**WHAT IS EXPECTED**
In the data below, find the line that contains "TOF pin XSHUT: D10 -> D2" and the line that contains "TOF pin XSHUT: GP14 -> GP19". Copy both, plus every line between them, exactly.

(Items from a dataset)
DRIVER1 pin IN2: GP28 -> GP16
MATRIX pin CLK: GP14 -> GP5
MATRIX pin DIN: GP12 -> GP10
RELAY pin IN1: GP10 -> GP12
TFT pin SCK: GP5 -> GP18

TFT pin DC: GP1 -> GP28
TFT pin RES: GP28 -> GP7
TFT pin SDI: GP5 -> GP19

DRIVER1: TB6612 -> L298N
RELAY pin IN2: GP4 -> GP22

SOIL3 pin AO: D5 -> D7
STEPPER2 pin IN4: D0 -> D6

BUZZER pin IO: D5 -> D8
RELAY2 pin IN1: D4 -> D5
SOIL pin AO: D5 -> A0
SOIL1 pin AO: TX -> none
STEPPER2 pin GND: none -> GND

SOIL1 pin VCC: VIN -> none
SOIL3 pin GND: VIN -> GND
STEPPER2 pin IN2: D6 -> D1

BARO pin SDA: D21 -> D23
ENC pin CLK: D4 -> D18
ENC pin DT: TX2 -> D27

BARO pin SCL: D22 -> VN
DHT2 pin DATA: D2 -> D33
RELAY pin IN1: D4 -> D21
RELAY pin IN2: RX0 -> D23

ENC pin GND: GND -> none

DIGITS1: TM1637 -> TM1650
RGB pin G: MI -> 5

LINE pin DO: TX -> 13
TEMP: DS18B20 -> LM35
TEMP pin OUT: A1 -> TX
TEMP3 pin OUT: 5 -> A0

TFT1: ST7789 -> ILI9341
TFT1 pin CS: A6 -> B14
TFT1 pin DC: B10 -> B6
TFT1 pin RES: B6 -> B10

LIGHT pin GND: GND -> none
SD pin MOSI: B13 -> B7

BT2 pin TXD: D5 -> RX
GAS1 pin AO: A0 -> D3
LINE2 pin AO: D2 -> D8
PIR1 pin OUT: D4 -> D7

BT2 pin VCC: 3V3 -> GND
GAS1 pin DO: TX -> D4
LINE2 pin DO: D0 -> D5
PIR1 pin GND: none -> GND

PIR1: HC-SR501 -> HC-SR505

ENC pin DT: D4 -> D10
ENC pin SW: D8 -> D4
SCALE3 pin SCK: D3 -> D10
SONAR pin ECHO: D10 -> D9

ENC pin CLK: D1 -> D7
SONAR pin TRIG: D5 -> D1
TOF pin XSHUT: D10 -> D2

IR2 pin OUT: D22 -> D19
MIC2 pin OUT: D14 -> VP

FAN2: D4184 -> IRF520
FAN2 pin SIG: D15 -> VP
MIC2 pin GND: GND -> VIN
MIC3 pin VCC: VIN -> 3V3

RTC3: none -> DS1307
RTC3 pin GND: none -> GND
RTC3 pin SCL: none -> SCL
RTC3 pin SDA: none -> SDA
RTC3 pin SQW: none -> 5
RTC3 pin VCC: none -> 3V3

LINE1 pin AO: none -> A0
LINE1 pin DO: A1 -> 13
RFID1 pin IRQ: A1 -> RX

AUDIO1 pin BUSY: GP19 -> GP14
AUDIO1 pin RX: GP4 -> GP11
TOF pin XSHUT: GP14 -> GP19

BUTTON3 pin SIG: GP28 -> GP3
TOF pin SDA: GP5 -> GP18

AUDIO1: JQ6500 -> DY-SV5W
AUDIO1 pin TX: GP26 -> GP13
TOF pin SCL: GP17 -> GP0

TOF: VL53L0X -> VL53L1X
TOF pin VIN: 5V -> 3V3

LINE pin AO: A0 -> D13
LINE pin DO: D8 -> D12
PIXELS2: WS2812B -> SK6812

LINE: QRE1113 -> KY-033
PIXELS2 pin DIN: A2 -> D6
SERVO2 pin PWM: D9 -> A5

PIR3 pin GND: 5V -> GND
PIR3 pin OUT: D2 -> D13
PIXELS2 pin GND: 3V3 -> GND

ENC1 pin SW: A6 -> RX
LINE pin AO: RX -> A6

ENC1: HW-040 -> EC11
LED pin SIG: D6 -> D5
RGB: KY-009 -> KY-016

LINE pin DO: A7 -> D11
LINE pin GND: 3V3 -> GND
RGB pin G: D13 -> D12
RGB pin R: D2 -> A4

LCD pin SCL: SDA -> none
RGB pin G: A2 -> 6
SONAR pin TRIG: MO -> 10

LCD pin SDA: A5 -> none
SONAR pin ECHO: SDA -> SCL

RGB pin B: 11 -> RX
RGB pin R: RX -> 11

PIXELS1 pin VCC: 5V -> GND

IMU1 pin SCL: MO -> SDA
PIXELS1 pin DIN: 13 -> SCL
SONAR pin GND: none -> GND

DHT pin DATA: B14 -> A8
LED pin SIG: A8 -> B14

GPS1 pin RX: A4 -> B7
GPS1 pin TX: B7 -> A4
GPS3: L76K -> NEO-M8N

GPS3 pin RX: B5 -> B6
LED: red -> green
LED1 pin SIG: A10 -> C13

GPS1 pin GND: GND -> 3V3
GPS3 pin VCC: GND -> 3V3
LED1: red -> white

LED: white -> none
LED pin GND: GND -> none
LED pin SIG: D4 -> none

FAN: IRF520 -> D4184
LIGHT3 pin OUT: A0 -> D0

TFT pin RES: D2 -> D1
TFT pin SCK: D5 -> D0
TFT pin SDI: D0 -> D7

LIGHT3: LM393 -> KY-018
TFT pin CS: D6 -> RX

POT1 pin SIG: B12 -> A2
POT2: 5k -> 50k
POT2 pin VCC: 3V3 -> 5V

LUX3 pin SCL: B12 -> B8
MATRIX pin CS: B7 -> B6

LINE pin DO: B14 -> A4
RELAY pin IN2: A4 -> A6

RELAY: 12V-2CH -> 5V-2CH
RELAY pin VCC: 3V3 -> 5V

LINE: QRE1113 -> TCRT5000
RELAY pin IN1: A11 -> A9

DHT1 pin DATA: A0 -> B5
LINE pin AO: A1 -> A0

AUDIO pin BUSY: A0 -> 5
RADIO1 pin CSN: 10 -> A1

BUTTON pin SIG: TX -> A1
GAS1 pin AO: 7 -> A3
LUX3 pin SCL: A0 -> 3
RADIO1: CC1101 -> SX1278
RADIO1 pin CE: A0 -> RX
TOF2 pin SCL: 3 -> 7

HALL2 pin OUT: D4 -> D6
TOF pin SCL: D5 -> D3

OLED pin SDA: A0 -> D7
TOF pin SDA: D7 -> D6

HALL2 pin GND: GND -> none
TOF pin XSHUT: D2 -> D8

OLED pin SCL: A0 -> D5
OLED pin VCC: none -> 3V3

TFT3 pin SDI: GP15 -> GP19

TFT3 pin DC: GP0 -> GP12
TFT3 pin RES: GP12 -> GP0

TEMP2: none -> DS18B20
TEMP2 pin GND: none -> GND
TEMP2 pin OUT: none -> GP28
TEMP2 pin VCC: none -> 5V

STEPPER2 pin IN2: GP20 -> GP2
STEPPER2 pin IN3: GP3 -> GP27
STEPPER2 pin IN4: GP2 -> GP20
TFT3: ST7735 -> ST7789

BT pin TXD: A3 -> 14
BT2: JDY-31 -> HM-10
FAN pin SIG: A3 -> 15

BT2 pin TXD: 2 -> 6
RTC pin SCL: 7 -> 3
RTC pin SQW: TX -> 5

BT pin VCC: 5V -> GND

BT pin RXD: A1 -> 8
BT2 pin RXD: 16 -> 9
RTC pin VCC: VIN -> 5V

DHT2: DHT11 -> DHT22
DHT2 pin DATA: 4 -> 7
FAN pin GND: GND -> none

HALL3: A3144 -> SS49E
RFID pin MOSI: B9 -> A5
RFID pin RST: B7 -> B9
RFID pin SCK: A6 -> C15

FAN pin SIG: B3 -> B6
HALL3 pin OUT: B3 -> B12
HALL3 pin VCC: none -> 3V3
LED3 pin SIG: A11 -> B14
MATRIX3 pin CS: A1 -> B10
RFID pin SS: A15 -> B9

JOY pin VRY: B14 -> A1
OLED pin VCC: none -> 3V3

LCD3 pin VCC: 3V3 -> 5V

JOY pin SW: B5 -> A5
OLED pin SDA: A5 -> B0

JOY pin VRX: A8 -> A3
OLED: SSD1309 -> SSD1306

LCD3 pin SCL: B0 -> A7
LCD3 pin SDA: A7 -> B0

**RESULT OF THIS TASK**
TOF pin XSHUT: D10 -> D2

IR2 pin OUT: D22 -> D19
MIC2 pin OUT: D14 -> VP

FAN2: D4184 -> IRF520
FAN2 pin SIG: D15 -> VP
MIC2 pin GND: GND -> VIN
MIC3 pin VCC: VIN -> 3V3

RTC3: none -> DS1307
RTC3 pin GND: none -> GND
RTC3 pin SCL: none -> SCL
RTC3 pin SDA: none -> SDA
RTC3 pin SQW: none -> 5
RTC3 pin VCC: none -> 3V3

LINE1 pin AO: none -> A0
LINE1 pin DO: A1 -> 13
RFID1 pin IRQ: A1 -> RX

AUDIO1 pin BUSY: GP19 -> GP14
AUDIO1 pin RX: GP4 -> GP11
TOF pin XSHUT: GP14 -> GP19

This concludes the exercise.